Brief | The line with "(555, 276) = (491, 209): none" marks where to begin. Please copy it and each line after it to the end of the records below, exactly.
Material for this task START
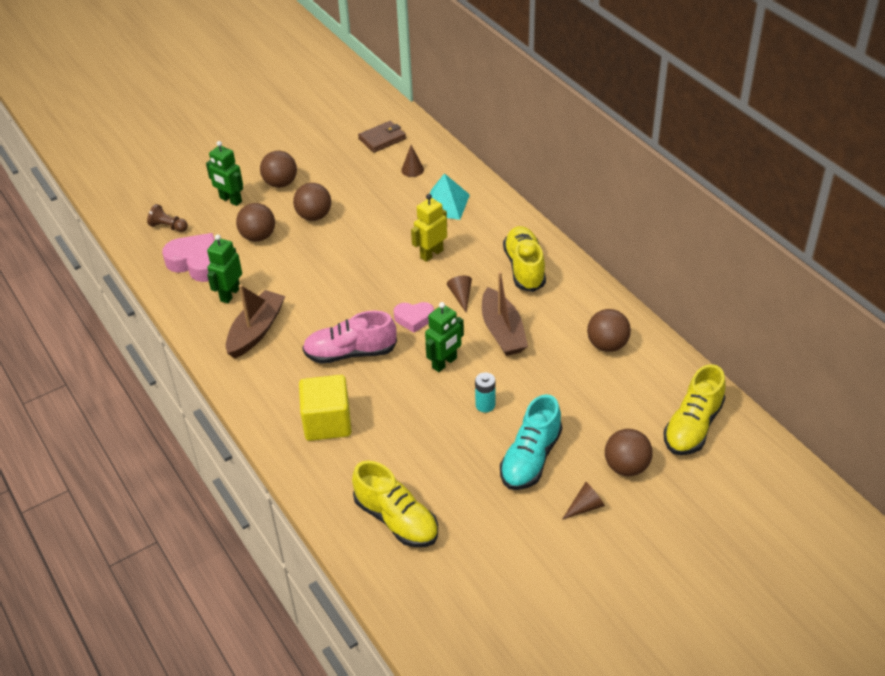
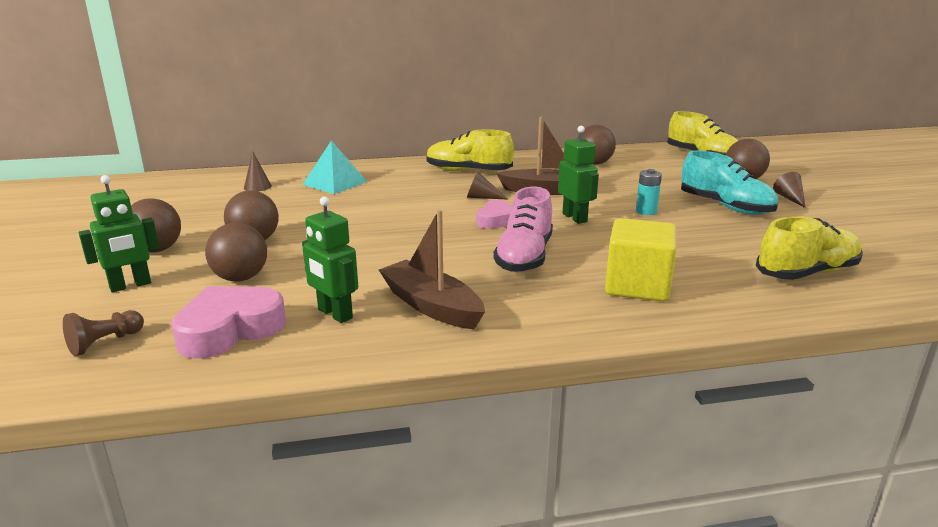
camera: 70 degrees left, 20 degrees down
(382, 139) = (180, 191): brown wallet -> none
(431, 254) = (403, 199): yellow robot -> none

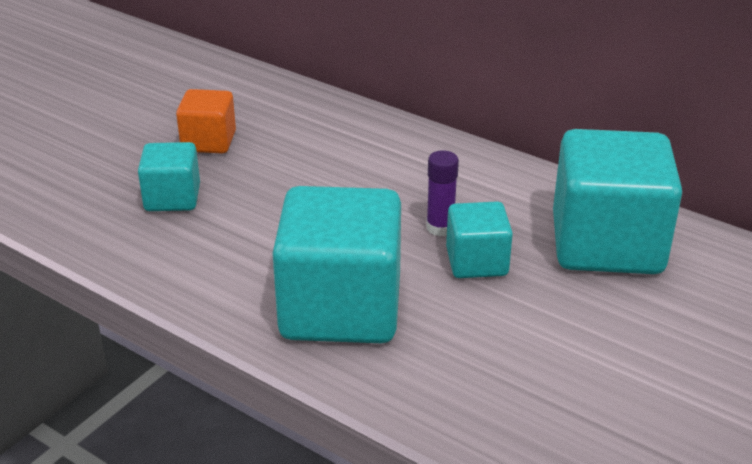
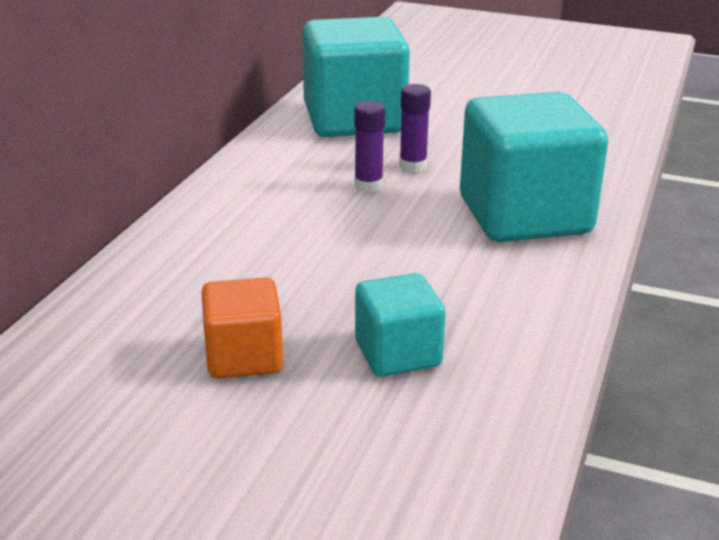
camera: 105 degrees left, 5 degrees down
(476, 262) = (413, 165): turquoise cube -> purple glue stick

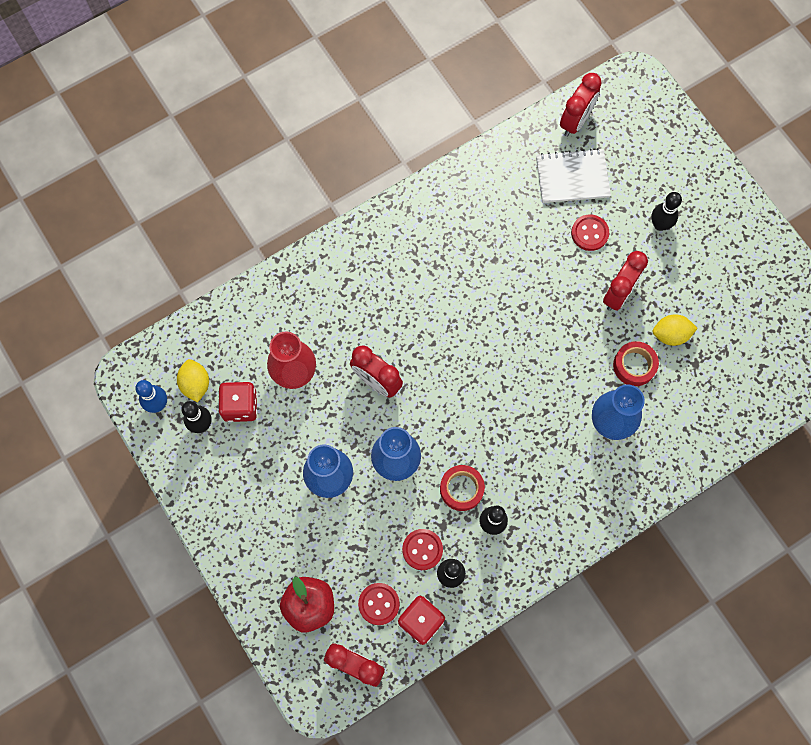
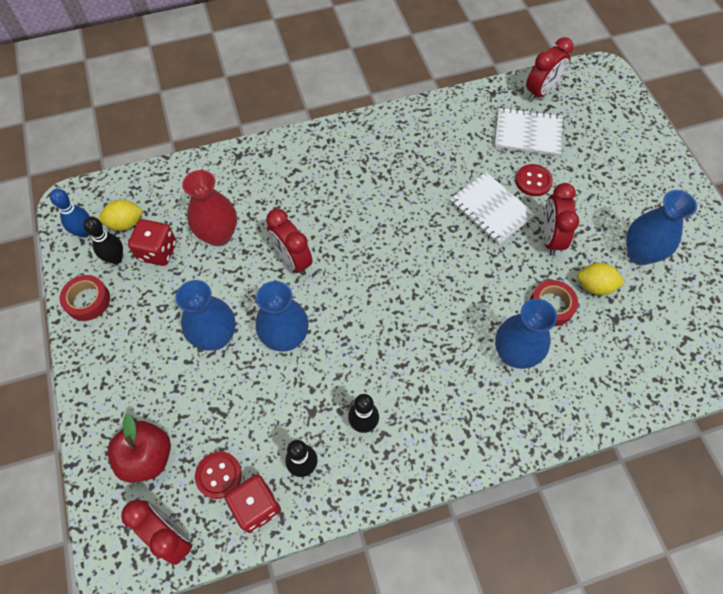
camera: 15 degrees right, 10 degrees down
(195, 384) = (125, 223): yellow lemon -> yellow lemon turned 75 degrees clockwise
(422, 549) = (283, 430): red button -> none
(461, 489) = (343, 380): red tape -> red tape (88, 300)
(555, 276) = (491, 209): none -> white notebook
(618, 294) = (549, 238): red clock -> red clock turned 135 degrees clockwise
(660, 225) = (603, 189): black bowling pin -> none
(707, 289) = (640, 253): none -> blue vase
Material for this task END
Exercise response |
(555, 276) = (491, 209): none -> white notebook
(618, 294) = (549, 238): red clock -> red clock turned 135 degrees clockwise
(660, 225) = (603, 189): black bowling pin -> none
(707, 289) = (640, 253): none -> blue vase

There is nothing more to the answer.